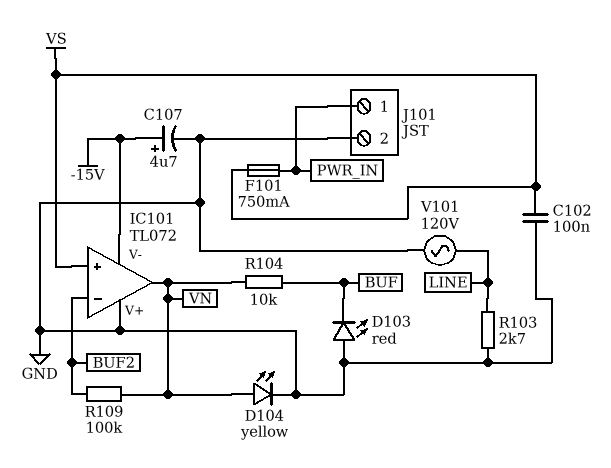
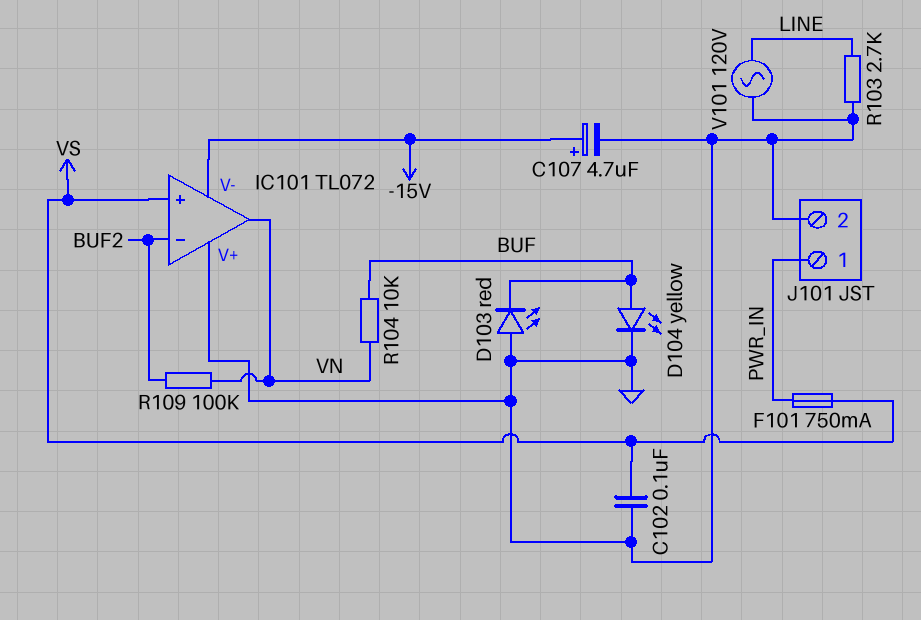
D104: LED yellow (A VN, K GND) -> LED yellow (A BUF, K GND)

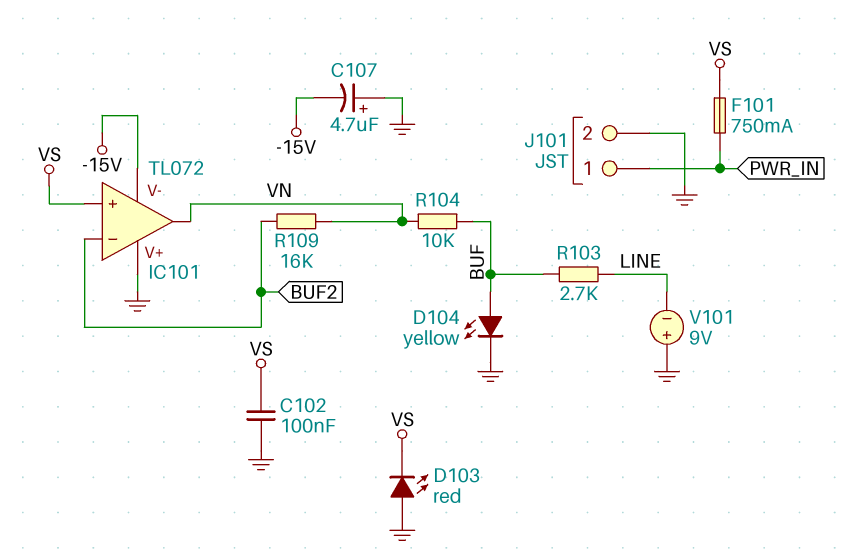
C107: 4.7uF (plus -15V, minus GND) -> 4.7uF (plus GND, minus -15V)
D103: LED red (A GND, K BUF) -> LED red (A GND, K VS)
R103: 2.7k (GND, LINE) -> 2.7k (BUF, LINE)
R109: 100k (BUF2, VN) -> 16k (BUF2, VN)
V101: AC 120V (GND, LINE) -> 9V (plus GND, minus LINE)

* * *

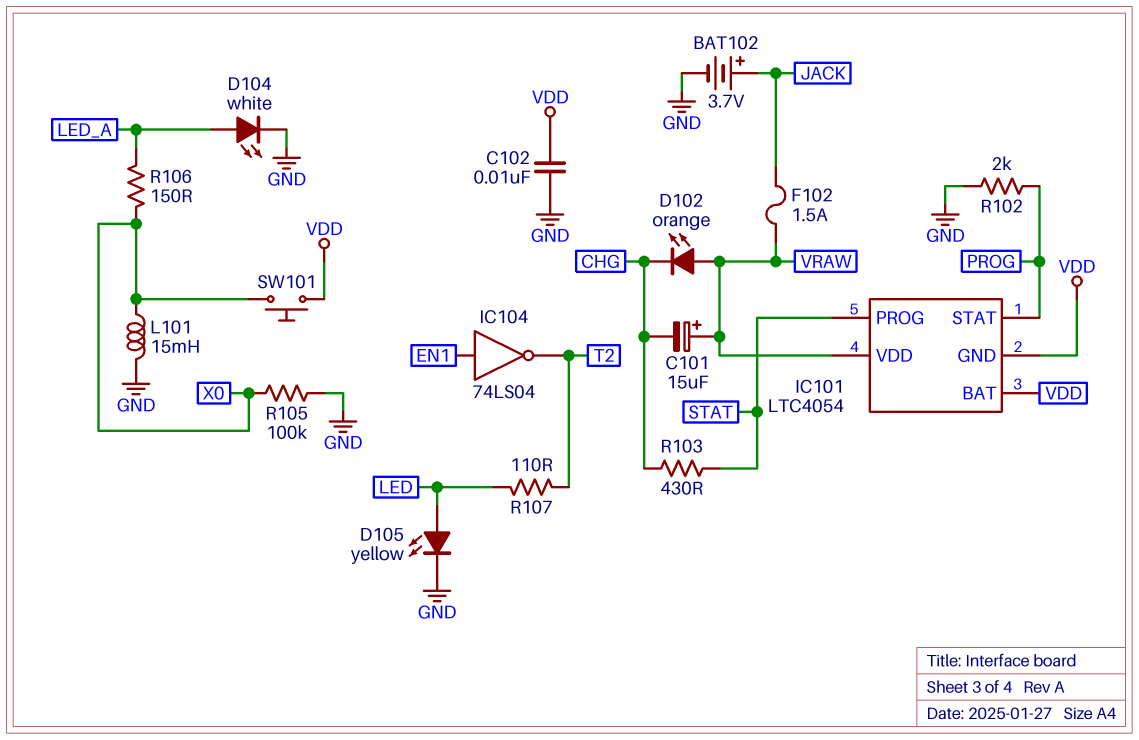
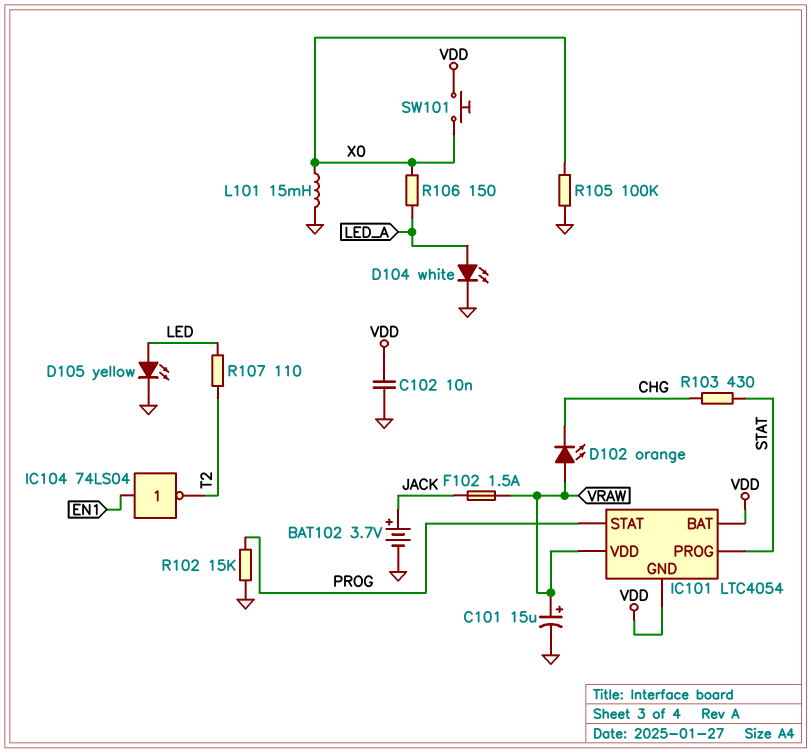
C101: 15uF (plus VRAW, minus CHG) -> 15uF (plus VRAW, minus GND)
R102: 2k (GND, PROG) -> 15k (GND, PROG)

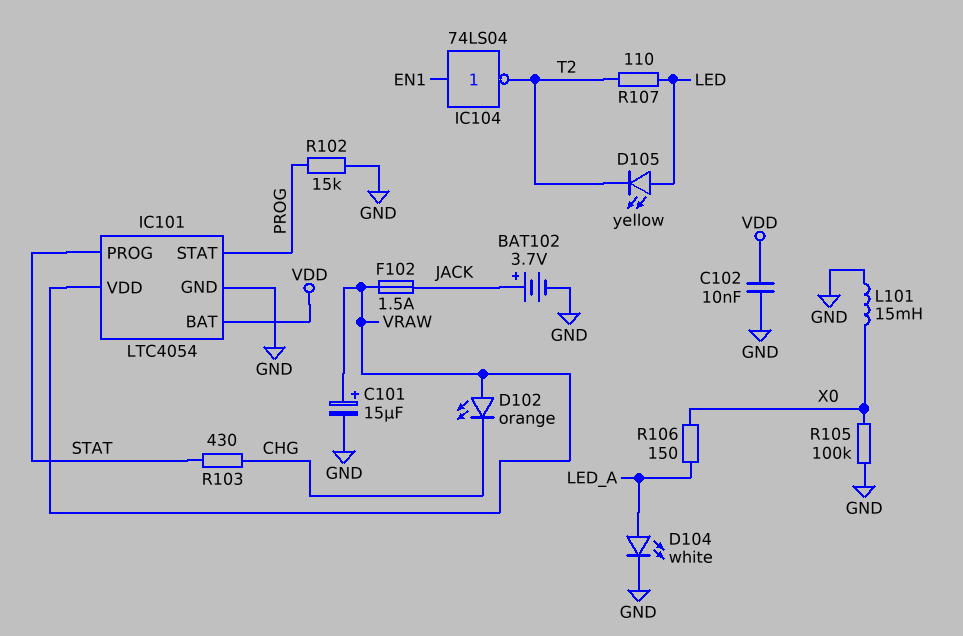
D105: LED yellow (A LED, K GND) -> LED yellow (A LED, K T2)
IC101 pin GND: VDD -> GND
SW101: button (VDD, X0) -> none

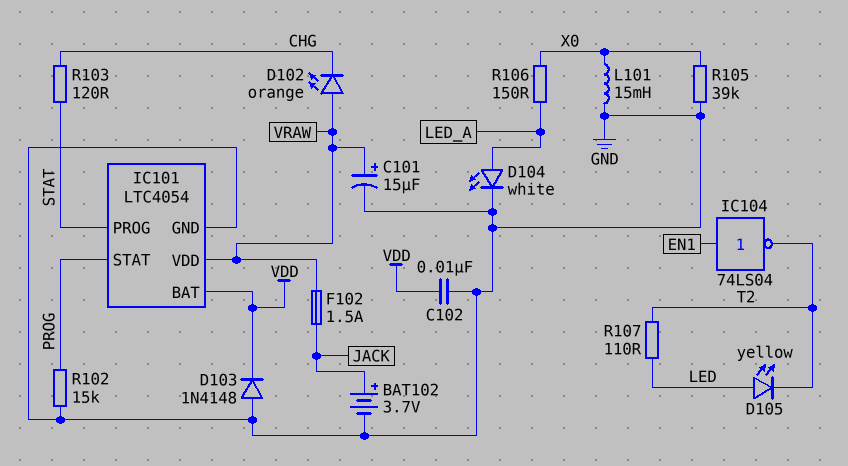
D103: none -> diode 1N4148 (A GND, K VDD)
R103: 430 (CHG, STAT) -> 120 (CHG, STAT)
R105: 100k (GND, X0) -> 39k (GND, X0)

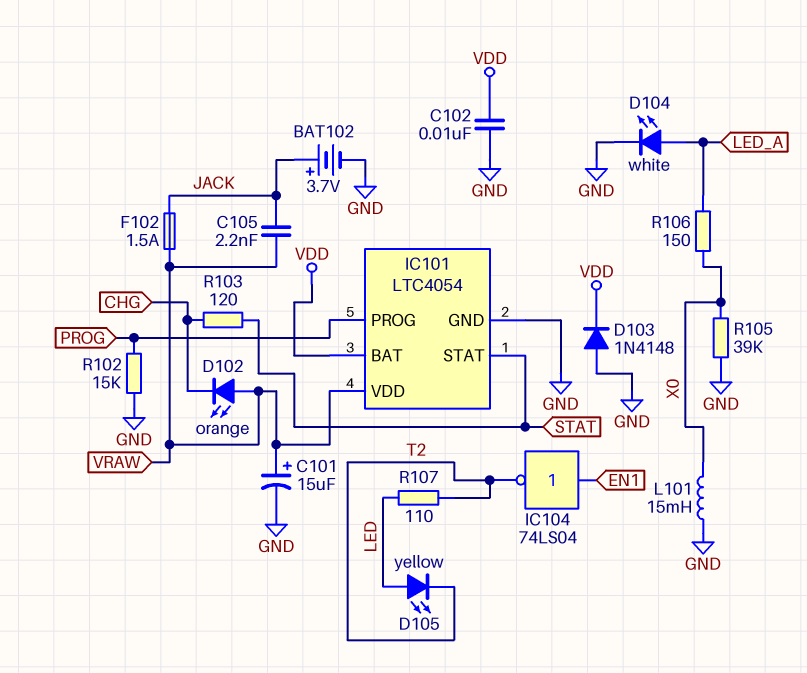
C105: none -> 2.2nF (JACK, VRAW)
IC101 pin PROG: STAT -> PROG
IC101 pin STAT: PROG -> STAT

==

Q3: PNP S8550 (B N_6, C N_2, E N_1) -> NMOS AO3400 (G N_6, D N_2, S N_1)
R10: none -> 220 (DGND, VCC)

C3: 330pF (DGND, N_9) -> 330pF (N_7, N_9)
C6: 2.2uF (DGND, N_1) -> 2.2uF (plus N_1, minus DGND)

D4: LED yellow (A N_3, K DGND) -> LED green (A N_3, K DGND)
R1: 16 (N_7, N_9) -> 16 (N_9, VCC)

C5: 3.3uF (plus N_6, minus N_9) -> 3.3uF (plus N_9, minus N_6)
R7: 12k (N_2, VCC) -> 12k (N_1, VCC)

[TASK INSTRUCTIONS]
Where the data above reaches the line holding "D4: LED yellow", begin printing, and stop after the line holding "R7: 12k (N_2, VCC) -> 12k (N_1, VCC)". Each line must be reproduced exactly, with nothing else added.

[OUTPUT FOR THIS TASK]
D4: LED yellow (A N_3, K DGND) -> LED green (A N_3, K DGND)
R1: 16 (N_7, N_9) -> 16 (N_9, VCC)

C5: 3.3uF (plus N_6, minus N_9) -> 3.3uF (plus N_9, minus N_6)
R7: 12k (N_2, VCC) -> 12k (N_1, VCC)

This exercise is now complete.